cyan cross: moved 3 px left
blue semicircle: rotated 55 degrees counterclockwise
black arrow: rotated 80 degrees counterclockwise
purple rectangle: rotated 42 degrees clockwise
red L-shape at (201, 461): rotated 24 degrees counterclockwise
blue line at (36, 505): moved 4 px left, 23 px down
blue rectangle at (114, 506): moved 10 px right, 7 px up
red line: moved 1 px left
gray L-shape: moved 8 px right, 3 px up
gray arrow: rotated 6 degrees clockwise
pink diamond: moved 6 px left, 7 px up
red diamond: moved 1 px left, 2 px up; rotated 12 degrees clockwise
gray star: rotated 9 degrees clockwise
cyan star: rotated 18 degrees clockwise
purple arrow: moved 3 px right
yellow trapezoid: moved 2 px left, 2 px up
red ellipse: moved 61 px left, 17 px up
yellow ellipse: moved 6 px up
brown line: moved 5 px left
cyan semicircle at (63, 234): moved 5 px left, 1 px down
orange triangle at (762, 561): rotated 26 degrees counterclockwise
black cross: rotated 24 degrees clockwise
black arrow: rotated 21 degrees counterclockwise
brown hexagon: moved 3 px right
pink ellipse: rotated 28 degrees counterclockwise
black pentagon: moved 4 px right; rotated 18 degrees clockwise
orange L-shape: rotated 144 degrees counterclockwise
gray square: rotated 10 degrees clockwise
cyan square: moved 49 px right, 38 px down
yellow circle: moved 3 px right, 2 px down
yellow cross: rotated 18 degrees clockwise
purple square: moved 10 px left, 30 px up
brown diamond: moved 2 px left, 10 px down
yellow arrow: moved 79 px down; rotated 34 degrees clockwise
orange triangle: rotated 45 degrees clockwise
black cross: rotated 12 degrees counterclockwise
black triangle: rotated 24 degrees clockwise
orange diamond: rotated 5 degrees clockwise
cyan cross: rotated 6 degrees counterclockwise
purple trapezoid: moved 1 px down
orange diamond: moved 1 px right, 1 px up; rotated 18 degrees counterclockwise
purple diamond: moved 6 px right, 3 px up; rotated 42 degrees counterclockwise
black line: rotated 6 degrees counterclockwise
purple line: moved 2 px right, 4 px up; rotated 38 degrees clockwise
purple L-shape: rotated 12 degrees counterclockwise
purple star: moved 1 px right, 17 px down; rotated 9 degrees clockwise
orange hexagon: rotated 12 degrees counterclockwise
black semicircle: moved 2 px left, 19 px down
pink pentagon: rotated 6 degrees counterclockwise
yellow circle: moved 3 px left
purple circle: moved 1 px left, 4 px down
———
■ TASK OBJECTIVE:
The task requires an exact transcription of all the data.

■ EXERCISE ANSWER:
cyan cross: moved 3 px left
blue semicircle: rotated 55 degrees counterclockwise
black arrow: rotated 80 degrees counterclockwise
purple rectangle: rotated 42 degrees clockwise
red L-shape at (201, 461): rotated 24 degrees counterclockwise
blue line at (36, 505): moved 4 px left, 23 px down
blue rectangle at (114, 506): moved 10 px right, 7 px up
red line: moved 1 px left
gray L-shape: moved 8 px right, 3 px up
gray arrow: rotated 6 degrees clockwise
pink diamond: moved 6 px left, 7 px up
red diamond: moved 1 px left, 2 px up; rotated 12 degrees clockwise
gray star: rotated 9 degrees clockwise
cyan star: rotated 18 degrees clockwise
purple arrow: moved 3 px right
yellow trapezoid: moved 2 px left, 2 px up
red ellipse: moved 61 px left, 17 px up
yellow ellipse: moved 6 px up
brown line: moved 5 px left
cyan semicircle at (63, 234): moved 5 px left, 1 px down
orange triangle at (762, 561): rotated 26 degrees counterclockwise
black cross: rotated 24 degrees clockwise
black arrow: rotated 21 degrees counterclockwise
brown hexagon: moved 3 px right
pink ellipse: rotated 28 degrees counterclockwise
black pentagon: moved 4 px right; rotated 18 degrees clockwise
orange L-shape: rotated 144 degrees counterclockwise
gray square: rotated 10 degrees clockwise
cyan square: moved 49 px right, 38 px down
yellow circle: moved 3 px right, 2 px down
yellow cross: rotated 18 degrees clockwise
purple square: moved 10 px left, 30 px up
brown diamond: moved 2 px left, 10 px down
yellow arrow: moved 79 px down; rotated 34 degrees clockwise
orange triangle: rotated 45 degrees clockwise
black cross: rotated 12 degrees counterclockwise
black triangle: rotated 24 degrees clockwise
orange diamond: rotated 5 degrees clockwise
cyan cross: rotated 6 degrees counterclockwise
purple trapezoid: moved 1 px down
orange diamond: moved 1 px right, 1 px up; rotated 18 degrees counterclockwise
purple diamond: moved 6 px right, 3 px up; rotated 42 degrees counterclockwise
black line: rotated 6 degrees counterclockwise
purple line: moved 2 px right, 4 px up; rotated 38 degrees clockwise
purple L-shape: rotated 12 degrees counterclockwise
purple star: moved 1 px right, 17 px down; rotated 9 degrees clockwise
orange hexagon: rotated 12 degrees counterclockwise
black semicircle: moved 2 px left, 19 px down
pink pentagon: rotated 6 degrees counterclockwise
yellow circle: moved 3 px left
purple circle: moved 1 px left, 4 px down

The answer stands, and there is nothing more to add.